Top of Supplied data

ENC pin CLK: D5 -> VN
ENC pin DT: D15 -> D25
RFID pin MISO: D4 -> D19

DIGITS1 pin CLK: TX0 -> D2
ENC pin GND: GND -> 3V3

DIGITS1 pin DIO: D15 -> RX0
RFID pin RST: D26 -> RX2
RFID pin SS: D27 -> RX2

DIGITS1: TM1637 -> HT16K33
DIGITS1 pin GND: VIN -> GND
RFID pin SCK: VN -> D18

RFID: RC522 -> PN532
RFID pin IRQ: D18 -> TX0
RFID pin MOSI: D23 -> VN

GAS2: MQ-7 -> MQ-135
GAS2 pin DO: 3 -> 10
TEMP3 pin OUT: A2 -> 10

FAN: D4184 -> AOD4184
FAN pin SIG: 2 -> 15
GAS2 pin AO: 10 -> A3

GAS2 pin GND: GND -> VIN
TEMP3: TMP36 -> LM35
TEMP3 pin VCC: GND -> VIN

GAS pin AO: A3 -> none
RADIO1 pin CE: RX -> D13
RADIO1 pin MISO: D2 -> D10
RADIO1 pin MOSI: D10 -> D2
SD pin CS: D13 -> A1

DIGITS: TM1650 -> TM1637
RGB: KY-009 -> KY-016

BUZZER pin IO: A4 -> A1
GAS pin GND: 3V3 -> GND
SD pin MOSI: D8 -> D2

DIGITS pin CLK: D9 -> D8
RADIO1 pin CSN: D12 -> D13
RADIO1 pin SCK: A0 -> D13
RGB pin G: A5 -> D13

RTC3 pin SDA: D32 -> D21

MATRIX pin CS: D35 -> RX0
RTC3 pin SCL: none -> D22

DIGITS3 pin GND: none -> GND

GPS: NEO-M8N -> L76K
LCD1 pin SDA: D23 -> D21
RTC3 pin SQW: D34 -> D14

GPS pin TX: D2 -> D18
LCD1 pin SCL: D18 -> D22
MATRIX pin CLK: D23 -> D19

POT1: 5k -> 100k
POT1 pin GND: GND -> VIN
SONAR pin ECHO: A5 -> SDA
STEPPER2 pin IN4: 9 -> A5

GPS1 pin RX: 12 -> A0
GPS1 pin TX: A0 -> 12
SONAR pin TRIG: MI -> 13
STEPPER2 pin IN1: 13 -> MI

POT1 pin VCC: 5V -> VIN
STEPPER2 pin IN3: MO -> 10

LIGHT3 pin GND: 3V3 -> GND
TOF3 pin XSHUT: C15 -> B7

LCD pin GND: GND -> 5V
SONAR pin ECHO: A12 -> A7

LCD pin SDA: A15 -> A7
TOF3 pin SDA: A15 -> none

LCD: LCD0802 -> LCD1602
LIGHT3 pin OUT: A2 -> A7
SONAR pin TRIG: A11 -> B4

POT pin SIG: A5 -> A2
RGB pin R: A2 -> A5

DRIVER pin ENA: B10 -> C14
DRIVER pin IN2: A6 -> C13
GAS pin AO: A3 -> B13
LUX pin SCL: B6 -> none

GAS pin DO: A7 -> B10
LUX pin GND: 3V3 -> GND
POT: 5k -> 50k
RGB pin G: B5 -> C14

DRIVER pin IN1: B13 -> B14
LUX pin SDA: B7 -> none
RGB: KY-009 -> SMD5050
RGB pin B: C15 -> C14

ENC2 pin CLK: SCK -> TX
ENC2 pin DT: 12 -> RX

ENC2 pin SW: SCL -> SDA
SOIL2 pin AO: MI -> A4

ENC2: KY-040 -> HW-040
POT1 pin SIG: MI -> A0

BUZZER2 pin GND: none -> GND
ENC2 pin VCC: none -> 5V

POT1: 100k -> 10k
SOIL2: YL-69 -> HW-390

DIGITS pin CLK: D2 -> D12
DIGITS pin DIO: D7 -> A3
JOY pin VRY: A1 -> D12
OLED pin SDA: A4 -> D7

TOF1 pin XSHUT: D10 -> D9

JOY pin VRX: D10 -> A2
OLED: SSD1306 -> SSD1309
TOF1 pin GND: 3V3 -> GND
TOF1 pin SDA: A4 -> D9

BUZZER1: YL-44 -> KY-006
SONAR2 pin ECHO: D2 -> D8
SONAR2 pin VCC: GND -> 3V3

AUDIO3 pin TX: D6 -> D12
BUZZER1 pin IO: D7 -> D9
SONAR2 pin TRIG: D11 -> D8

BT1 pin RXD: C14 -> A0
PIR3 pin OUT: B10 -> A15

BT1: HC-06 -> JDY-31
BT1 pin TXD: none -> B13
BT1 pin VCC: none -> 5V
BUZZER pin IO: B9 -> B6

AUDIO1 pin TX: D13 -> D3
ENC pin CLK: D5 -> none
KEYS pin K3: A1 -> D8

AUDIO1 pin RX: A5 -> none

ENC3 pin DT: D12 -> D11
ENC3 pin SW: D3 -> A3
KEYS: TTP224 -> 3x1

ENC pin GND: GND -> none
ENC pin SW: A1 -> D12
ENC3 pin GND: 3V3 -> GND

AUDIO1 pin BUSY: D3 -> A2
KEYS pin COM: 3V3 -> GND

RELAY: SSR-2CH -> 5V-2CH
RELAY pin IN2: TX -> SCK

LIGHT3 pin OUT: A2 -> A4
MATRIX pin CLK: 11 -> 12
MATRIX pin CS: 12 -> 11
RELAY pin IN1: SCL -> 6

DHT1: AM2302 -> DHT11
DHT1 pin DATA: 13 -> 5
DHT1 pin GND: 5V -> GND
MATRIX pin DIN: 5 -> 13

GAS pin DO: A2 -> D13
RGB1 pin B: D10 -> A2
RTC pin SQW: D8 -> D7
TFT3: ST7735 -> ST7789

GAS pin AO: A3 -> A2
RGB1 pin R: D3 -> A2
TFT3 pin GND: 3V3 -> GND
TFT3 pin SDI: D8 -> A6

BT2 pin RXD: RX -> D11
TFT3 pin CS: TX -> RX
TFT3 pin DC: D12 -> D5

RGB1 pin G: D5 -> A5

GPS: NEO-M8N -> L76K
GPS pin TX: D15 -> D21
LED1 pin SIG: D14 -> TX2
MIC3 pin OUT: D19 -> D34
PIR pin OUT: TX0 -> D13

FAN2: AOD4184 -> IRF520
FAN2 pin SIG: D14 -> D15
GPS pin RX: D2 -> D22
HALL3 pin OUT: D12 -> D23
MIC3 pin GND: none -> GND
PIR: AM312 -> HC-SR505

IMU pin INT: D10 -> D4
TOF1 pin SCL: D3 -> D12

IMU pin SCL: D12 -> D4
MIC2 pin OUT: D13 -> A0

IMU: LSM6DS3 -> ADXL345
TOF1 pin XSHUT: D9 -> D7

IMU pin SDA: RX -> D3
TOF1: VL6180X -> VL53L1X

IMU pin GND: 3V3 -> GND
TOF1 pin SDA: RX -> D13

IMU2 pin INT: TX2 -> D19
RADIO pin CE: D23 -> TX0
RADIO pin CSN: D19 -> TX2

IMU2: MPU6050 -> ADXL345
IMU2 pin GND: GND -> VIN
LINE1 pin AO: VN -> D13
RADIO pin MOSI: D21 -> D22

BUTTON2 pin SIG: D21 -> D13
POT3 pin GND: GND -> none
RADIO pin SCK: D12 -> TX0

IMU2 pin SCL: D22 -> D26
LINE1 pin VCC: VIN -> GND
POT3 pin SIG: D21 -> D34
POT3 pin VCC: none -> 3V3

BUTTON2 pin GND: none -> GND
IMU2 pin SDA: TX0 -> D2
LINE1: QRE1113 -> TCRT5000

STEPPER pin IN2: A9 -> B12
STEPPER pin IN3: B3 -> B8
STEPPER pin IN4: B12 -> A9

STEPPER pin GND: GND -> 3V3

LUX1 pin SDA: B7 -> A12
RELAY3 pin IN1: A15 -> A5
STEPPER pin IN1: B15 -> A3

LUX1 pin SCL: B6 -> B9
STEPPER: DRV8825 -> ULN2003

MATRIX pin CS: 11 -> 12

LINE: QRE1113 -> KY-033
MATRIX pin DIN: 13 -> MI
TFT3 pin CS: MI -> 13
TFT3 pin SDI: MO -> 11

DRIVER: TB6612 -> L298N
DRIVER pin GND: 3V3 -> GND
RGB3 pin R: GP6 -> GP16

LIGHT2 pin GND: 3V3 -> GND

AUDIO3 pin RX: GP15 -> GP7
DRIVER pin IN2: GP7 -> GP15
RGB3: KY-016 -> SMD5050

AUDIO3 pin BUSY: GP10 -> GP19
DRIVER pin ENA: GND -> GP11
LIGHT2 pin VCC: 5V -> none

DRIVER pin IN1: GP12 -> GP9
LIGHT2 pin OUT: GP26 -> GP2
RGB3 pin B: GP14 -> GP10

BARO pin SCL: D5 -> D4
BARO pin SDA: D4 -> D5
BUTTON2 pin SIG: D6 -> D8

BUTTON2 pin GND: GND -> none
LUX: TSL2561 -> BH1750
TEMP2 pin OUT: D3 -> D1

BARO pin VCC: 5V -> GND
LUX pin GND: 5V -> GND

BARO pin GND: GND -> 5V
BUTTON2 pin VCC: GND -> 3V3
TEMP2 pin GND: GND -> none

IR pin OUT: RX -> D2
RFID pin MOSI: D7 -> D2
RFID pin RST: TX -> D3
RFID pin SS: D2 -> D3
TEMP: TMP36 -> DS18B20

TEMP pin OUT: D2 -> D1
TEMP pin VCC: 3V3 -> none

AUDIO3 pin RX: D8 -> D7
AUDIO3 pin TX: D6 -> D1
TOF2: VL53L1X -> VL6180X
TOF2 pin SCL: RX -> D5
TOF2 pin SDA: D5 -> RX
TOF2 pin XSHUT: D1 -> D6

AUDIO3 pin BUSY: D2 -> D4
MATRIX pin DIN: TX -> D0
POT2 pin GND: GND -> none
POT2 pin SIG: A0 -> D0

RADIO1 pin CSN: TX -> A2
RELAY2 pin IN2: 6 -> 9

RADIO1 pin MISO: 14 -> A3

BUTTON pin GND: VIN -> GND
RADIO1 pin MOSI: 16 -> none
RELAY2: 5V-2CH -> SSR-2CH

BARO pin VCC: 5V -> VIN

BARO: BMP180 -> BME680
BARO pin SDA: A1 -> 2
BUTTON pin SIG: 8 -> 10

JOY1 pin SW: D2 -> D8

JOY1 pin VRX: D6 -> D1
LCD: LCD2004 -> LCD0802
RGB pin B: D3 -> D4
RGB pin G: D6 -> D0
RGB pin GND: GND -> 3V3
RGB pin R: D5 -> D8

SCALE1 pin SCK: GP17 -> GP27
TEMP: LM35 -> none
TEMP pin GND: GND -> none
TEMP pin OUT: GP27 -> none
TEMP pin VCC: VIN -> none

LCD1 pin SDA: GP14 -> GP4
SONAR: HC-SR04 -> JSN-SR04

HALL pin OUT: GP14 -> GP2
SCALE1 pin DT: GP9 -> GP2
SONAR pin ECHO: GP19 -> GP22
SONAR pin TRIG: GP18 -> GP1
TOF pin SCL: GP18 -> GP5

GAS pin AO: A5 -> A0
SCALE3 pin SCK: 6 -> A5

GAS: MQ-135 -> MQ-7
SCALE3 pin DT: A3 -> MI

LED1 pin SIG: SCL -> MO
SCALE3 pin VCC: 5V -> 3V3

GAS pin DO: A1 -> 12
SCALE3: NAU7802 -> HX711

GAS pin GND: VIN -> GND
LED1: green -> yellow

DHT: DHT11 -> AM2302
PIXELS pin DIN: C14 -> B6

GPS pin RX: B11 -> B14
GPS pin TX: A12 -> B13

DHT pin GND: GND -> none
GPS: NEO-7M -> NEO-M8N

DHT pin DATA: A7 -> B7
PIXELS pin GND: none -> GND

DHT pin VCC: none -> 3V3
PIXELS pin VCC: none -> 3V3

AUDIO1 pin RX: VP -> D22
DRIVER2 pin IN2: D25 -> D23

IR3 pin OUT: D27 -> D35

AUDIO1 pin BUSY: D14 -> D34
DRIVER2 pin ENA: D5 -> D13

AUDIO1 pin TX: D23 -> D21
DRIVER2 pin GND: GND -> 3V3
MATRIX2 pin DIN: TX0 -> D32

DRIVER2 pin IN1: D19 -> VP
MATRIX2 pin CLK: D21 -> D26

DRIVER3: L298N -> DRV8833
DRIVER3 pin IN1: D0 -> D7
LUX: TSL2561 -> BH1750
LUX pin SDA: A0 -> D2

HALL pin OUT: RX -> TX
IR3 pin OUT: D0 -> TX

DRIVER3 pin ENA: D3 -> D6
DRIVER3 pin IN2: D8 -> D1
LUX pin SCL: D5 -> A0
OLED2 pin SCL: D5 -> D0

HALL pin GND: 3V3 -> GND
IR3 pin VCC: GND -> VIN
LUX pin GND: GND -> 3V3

Bottom of Supplied data

## Assignment:
The expected answer is an exact copy of the lines above, beginning at the line with "TOF3 pin XSHUT: C15 -> B7" and ending at the line with "SONAR2 pin VCC: GND -> 3V3", with both ends in.

## Written response:
TOF3 pin XSHUT: C15 -> B7

LCD pin GND: GND -> 5V
SONAR pin ECHO: A12 -> A7

LCD pin SDA: A15 -> A7
TOF3 pin SDA: A15 -> none

LCD: LCD0802 -> LCD1602
LIGHT3 pin OUT: A2 -> A7
SONAR pin TRIG: A11 -> B4

POT pin SIG: A5 -> A2
RGB pin R: A2 -> A5

DRIVER pin ENA: B10 -> C14
DRIVER pin IN2: A6 -> C13
GAS pin AO: A3 -> B13
LUX pin SCL: B6 -> none

GAS pin DO: A7 -> B10
LUX pin GND: 3V3 -> GND
POT: 5k -> 50k
RGB pin G: B5 -> C14

DRIVER pin IN1: B13 -> B14
LUX pin SDA: B7 -> none
RGB: KY-009 -> SMD5050
RGB pin B: C15 -> C14

ENC2 pin CLK: SCK -> TX
ENC2 pin DT: 12 -> RX

ENC2 pin SW: SCL -> SDA
SOIL2 pin AO: MI -> A4

ENC2: KY-040 -> HW-040
POT1 pin SIG: MI -> A0

BUZZER2 pin GND: none -> GND
ENC2 pin VCC: none -> 5V

POT1: 100k -> 10k
SOIL2: YL-69 -> HW-390

DIGITS pin CLK: D2 -> D12
DIGITS pin DIO: D7 -> A3
JOY pin VRY: A1 -> D12
OLED pin SDA: A4 -> D7

TOF1 pin XSHUT: D10 -> D9

JOY pin VRX: D10 -> A2
OLED: SSD1306 -> SSD1309
TOF1 pin GND: 3V3 -> GND
TOF1 pin SDA: A4 -> D9

BUZZER1: YL-44 -> KY-006
SONAR2 pin ECHO: D2 -> D8
SONAR2 pin VCC: GND -> 3V3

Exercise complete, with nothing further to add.